§ **About this exercise**
Please repeat the listing exactly, starting at its first line and stopping after the line that contains "cake/green (no. 3".

§ **Material for the task**
'''

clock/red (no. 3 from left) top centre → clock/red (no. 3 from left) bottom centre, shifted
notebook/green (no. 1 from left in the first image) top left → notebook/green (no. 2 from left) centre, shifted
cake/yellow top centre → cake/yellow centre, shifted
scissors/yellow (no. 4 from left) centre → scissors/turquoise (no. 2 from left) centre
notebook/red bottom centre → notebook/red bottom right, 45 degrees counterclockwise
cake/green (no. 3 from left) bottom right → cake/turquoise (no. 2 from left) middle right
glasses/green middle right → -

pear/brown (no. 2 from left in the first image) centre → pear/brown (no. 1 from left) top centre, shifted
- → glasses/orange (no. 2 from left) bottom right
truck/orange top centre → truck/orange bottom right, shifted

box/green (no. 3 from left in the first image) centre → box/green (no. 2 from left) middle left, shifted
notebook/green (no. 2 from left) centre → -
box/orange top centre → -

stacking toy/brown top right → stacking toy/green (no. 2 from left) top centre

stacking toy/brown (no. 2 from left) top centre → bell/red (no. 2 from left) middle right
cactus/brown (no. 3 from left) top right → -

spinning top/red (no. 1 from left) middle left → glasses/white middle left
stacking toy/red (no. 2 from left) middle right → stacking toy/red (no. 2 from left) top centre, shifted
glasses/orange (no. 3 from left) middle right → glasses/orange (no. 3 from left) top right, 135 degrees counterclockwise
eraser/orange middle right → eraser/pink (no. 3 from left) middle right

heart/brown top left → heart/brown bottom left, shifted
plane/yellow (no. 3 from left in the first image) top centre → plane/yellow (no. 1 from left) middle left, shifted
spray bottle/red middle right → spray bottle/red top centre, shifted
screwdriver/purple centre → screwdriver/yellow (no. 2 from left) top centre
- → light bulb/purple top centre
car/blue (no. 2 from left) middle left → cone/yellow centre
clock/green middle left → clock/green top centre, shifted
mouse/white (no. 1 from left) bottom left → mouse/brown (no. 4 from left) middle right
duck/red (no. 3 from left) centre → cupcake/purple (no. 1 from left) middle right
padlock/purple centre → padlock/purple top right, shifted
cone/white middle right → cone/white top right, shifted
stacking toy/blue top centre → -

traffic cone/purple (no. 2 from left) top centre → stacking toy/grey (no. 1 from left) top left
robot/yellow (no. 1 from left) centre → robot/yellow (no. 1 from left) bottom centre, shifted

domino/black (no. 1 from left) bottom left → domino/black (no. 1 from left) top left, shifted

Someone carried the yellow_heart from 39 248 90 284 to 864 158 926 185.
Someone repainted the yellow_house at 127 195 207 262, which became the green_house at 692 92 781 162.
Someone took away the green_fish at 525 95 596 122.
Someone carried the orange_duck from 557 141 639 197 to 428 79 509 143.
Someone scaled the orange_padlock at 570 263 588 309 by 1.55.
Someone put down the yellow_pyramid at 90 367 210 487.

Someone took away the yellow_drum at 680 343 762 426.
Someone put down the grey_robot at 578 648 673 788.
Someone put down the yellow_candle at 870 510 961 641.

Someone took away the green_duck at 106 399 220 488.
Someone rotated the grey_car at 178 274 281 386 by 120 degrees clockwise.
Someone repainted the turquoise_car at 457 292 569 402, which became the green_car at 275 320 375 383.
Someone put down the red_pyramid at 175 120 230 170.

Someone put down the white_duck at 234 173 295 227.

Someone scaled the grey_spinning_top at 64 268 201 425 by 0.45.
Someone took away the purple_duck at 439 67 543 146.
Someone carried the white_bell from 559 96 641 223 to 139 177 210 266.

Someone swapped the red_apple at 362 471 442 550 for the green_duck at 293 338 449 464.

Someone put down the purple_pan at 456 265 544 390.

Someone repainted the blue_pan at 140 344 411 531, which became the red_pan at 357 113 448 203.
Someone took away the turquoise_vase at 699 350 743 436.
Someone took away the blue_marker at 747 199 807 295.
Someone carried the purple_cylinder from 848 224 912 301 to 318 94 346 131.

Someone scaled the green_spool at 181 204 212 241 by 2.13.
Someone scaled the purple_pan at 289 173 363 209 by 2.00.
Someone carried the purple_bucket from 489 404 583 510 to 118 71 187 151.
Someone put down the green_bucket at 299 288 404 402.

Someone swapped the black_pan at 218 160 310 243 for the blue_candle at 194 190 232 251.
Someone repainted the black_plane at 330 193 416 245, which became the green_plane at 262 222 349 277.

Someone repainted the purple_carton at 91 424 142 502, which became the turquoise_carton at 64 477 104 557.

'''

§ **The answer**
clock/red (no. 3 from left) top centre → clock/red (no. 3 from left) bottom centre, shifted
notebook/green (no. 1 from left in the first image) top left → notebook/green (no. 2 from left) centre, shifted
cake/yellow top centre → cake/yellow centre, shifted
scissors/yellow (no. 4 from left) centre → scissors/turquoise (no. 2 from left) centre
notebook/red bottom centre → notebook/red bottom right, 45 degrees counterclockwise
cake/green (no. 3 from left) bottom right → cake/turquoise (no. 2 from left) middle right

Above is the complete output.